- What this task involves:
Compute how many lines below contain the word "arrow" and respond with that number only.

>>>

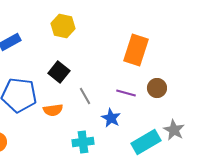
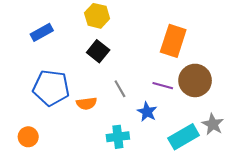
black square: (59, 72) -> (98, 51), moved
brown circle: (157, 88) -> (195, 80), size x1.6

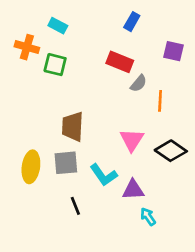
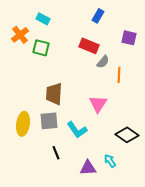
orange cross: (27, 47) -> (20, 35), turned 36
black diamond: (171, 151) -> (127, 135), moved
purple triangle: (133, 190) -> (88, 168), moved

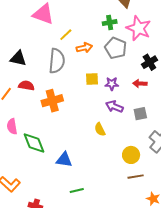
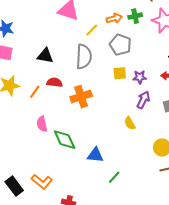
orange arrow: (84, 48) -> (114, 18), moved
gray pentagon: (116, 48) -> (120, 45), moved
purple arrow: (114, 107) -> (143, 100), turned 96
green line: (77, 190) -> (114, 177), moved, turned -32

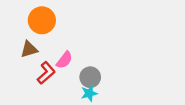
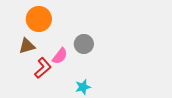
gray circle: (90, 77) -> (84, 44), moved

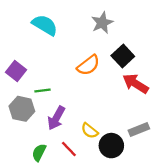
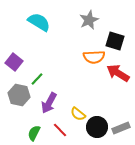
black square: (123, 56) -> (115, 41), moved, turned -30
orange semicircle: (88, 65) -> (94, 57), moved, turned 35
green line: (42, 90) -> (37, 79), turned -40
gray rectangle: (139, 130) -> (121, 128), moved

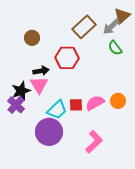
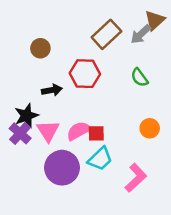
green semicircle: (115, 48) -> (139, 77), moved
pink triangle: (39, 85) -> (48, 131), moved
pink semicircle: (95, 103) -> (79, 131), moved
cyan trapezoid: (57, 110) -> (100, 159), moved
pink L-shape: (94, 142) -> (136, 178), moved

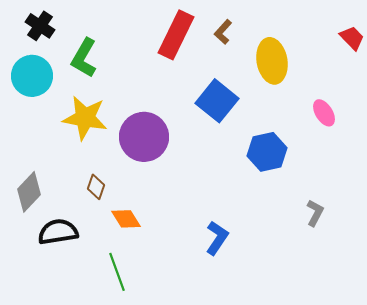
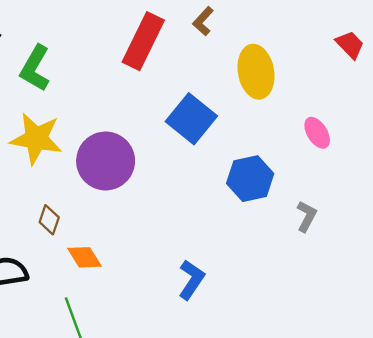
brown L-shape: (223, 32) -> (203, 21), moved
gray L-shape: (315, 213) -> (307, 216), moved

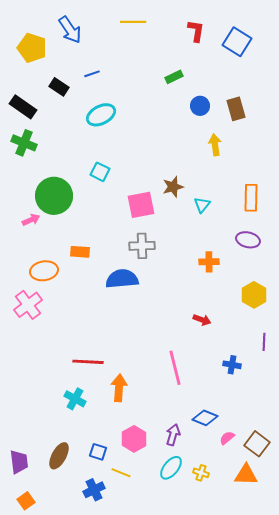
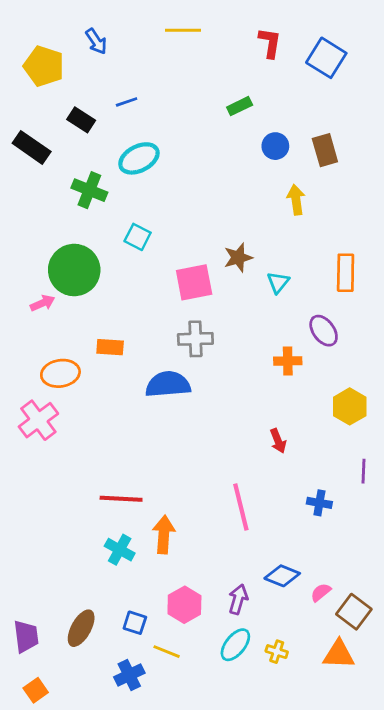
blue arrow: (70, 30) -> (96, 41), size x0.7
green cross: (24, 143) -> (89, 190), moved
purple ellipse: (248, 240) -> (324, 331), moved, turned 40
red arrow: (202, 320) -> (278, 441), turned 48
cyan cross: (75, 399) -> (120, 550), moved
pink semicircle: (227, 438) -> (321, 592), moved

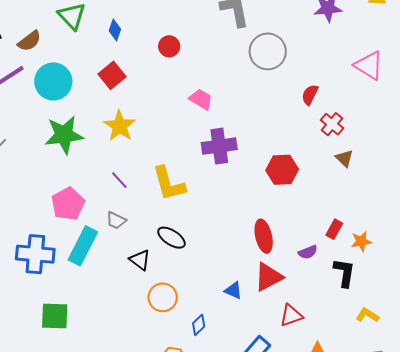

<<<

- Exercise response:
4